» Provided data
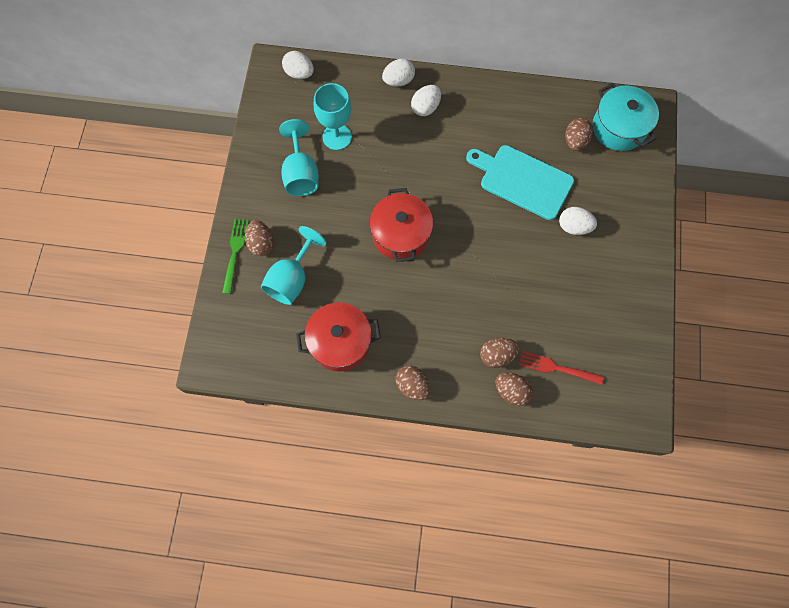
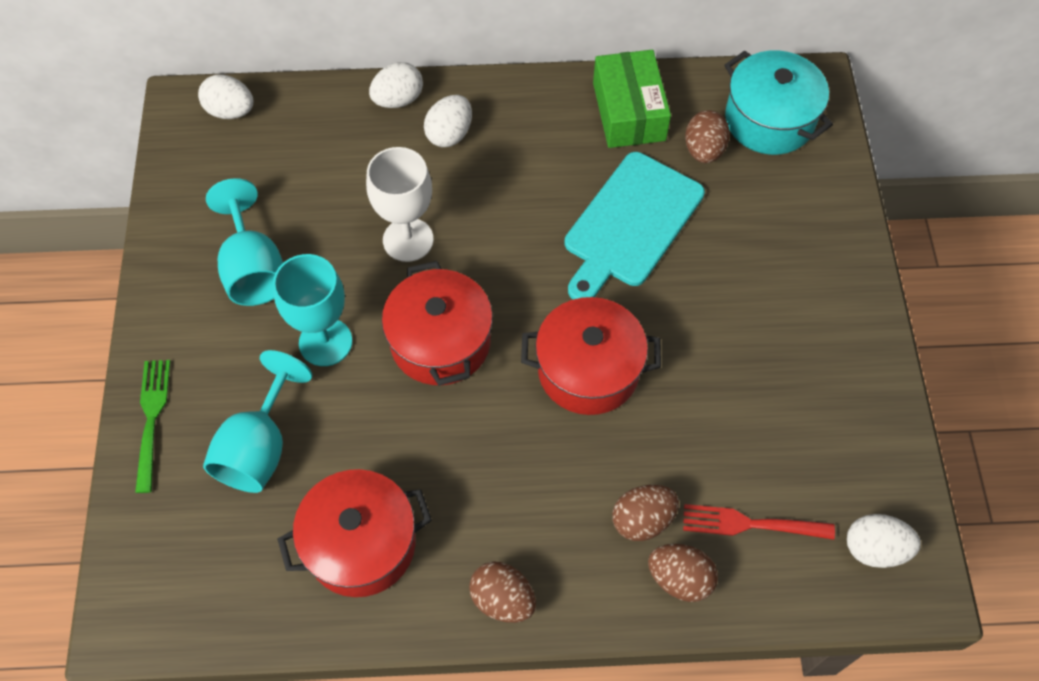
camera: 10 degrees left, 10 degrees down
(261, 243) = (197, 395): brown egg -> none
(337, 137) = (307, 201): turquoise goblet -> turquoise goblet (325, 342)
(391, 170) = (408, 240): none -> white goblet
(482, 265) = (588, 370): none -> red pot
(522, 180) = (630, 224): turquoise cutting board -> turquoise cutting board turned 75 degrees counterclockwise
(535, 109) = (628, 111): none -> green box
(574, 226) = (729, 284): white egg -> white egg (874, 548)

» Task details
From the listing above, copy out each line where the word "turquoise" appears.

» Exercise result
(337, 137) = (307, 201): turquoise goblet -> turquoise goblet (325, 342)
(522, 180) = (630, 224): turquoise cutting board -> turquoise cutting board turned 75 degrees counterclockwise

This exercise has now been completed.